INFORMATION SUPPLIED =
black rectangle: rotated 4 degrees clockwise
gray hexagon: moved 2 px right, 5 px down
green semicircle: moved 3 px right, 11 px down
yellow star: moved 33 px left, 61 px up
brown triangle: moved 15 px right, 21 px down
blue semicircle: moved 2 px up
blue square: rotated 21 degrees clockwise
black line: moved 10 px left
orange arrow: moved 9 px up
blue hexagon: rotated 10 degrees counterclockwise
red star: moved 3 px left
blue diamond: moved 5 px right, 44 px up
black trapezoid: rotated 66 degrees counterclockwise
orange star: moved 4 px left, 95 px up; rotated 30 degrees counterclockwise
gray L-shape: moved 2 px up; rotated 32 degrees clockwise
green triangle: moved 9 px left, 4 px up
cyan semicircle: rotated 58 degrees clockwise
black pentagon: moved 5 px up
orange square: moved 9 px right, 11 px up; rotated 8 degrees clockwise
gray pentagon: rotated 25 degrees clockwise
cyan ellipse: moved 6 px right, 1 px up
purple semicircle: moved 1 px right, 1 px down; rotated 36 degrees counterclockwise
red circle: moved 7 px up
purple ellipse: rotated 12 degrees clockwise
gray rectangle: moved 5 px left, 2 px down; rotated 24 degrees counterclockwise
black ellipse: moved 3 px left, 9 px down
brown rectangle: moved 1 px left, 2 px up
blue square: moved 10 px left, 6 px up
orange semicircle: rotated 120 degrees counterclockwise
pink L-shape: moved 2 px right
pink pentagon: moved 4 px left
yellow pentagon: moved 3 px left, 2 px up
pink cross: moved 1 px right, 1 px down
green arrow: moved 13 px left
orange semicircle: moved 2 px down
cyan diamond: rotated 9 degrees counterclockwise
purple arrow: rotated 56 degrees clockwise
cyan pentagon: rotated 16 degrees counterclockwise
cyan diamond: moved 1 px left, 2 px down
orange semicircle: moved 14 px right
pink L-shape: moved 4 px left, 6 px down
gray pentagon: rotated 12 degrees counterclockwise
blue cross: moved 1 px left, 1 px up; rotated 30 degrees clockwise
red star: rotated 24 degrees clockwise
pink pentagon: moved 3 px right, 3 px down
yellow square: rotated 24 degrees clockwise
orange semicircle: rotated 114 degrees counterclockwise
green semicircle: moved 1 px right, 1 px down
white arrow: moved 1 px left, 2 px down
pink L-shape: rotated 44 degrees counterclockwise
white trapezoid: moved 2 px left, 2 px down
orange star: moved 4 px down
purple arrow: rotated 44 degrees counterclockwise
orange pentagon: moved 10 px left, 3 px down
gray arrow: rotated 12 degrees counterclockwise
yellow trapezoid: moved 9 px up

CHALLENGE = Extract every line of the material above that contains the string "brown", treating uppercase and lowercase as different.

THE SOLUTION =
brown triangle: moved 15 px right, 21 px down
brown rectangle: moved 1 px left, 2 px up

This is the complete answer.